**Instructions for the task:** Whenever a line in the entries below includes the string "domino", count that line. Report the total alone.
─── The records ───
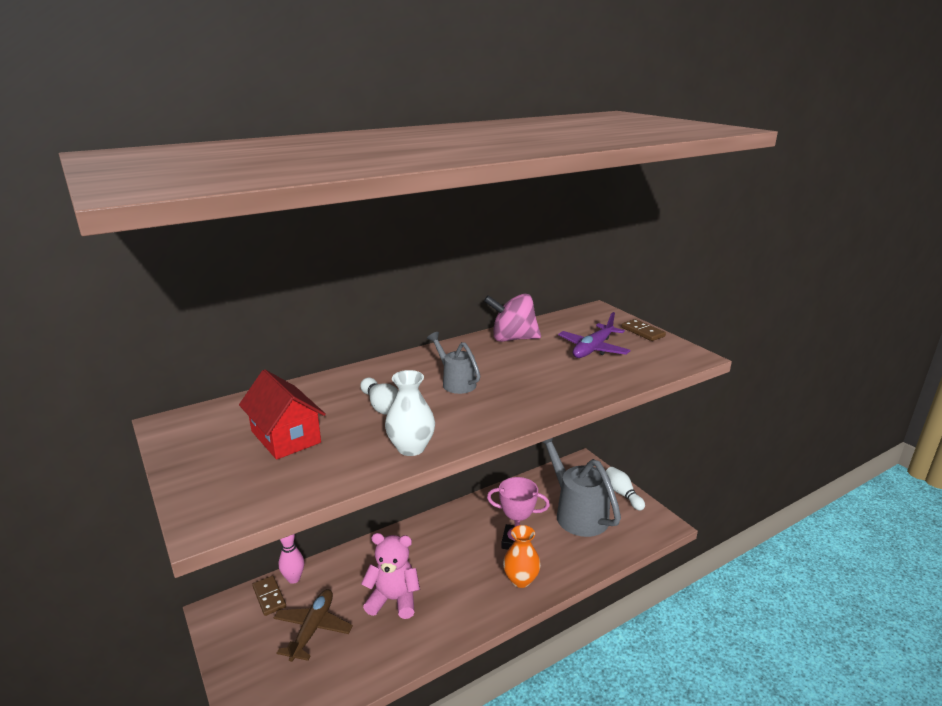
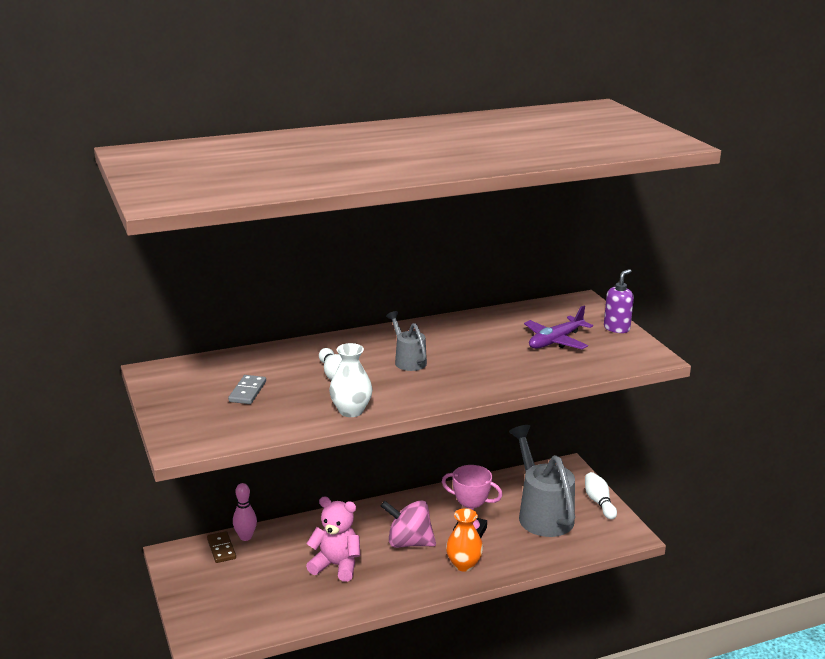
camera: 10 degrees right, 0 degrees up
(285, 437) = (247, 392): red house -> grey domino
(313, 629) = (258, 578): brown plane -> none
(512, 339) = (479, 323): pink spinning top -> pink spinning top (409, 542)
(642, 332) = (617, 328): brown domino -> purple soap dispenser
───
**Task answer:** 2